■ What this task involves
Reproduce each record verbatim, images excluded.

■ Data
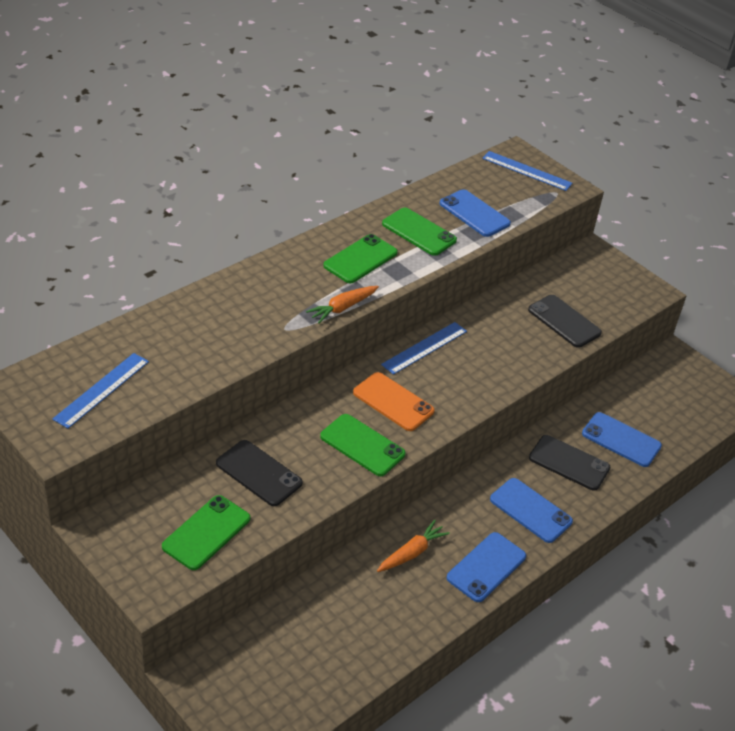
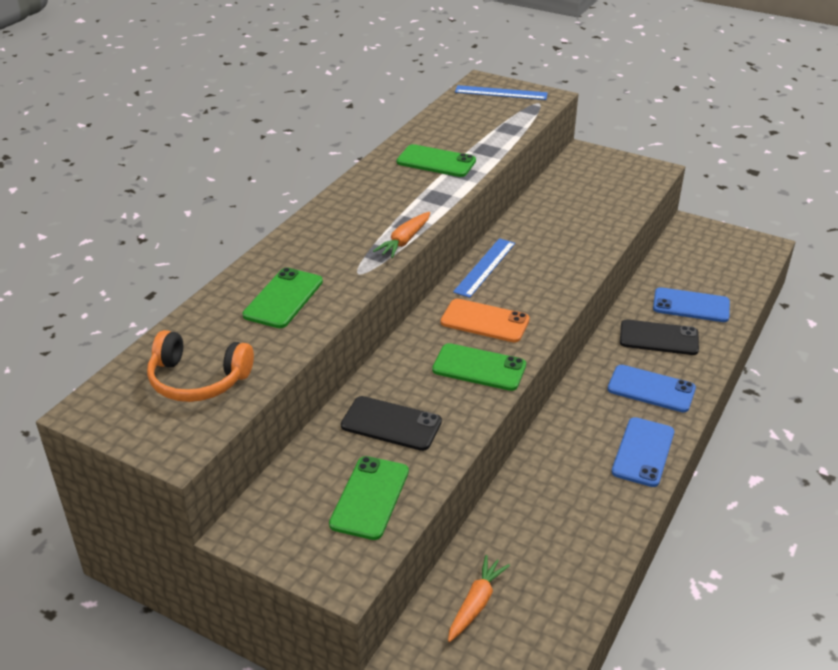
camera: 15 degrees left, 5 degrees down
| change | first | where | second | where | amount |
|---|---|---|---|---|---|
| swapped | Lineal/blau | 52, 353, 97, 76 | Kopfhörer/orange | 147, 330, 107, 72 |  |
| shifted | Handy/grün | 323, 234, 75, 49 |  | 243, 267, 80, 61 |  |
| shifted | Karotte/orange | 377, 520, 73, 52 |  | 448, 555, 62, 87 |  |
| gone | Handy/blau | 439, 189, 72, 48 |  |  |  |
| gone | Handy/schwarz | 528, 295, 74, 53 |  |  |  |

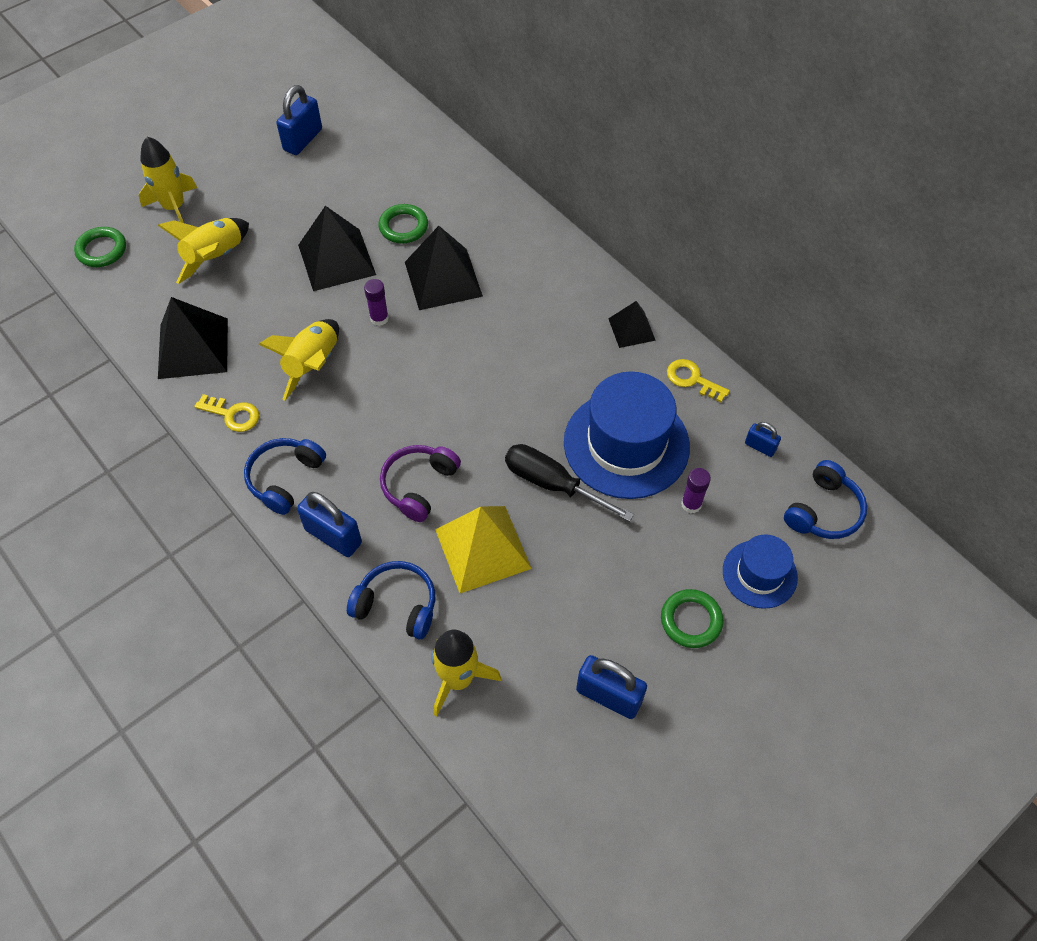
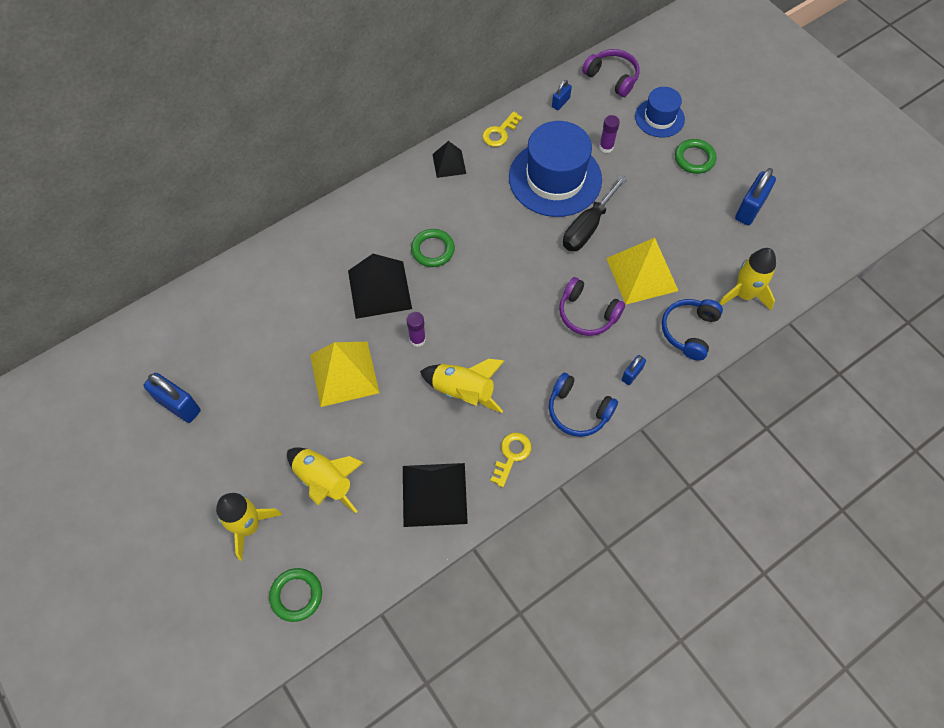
camera: 85 degrees left, 5 degrees up
| change | first | where | second | where | amount |
|---|---|---|---|---|---|
| repainted | Pyramide/schwarz | 298, 206, 78, 85 | Pyramide/gelb | 310, 342, 69, 65 |  |
| shifted | Ring/grün | 378, 204, 50, 40 |  | 411, 229, 44, 38 |  |
| repainted | Kopfhörer/blau | 784, 460, 83, 79 | Kopfhörer/lila | 582, 49, 58, 48 |  |
| scaled | Vorhängeschloss/blau | 297, 492, 65, 65 |  | 622, 355, 24, 30 | x0.55 |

■ Task answer
camera: 15 degrees left, 5 degrees down
| change | first | where | second | where | amount |
|---|---|---|---|---|---|
| swapped | Lineal/blau | 52, 353, 97, 76 | Kopfhörer/orange | 147, 330, 107, 72 |  |
| shifted | Handy/grün | 323, 234, 75, 49 |  | 243, 267, 80, 61 |  |
| shifted | Karotte/orange | 377, 520, 73, 52 |  | 448, 555, 62, 87 |  |
| gone | Handy/blau | 439, 189, 72, 48 |  |  |  |
| gone | Handy/schwarz | 528, 295, 74, 53 |  |  |  |

camera: 85 degrees left, 5 degrees up
| change | first | where | second | where | amount |
|---|---|---|---|---|---|
| repainted | Pyramide/schwarz | 298, 206, 78, 85 | Pyramide/gelb | 310, 342, 69, 65 |  |
| shifted | Ring/grün | 378, 204, 50, 40 |  | 411, 229, 44, 38 |  |
| repainted | Kopfhörer/blau | 784, 460, 83, 79 | Kopfhörer/lila | 582, 49, 58, 48 |  |
| scaled | Vorhängeschloss/blau | 297, 492, 65, 65 |  | 622, 355, 24, 30 | x0.55 |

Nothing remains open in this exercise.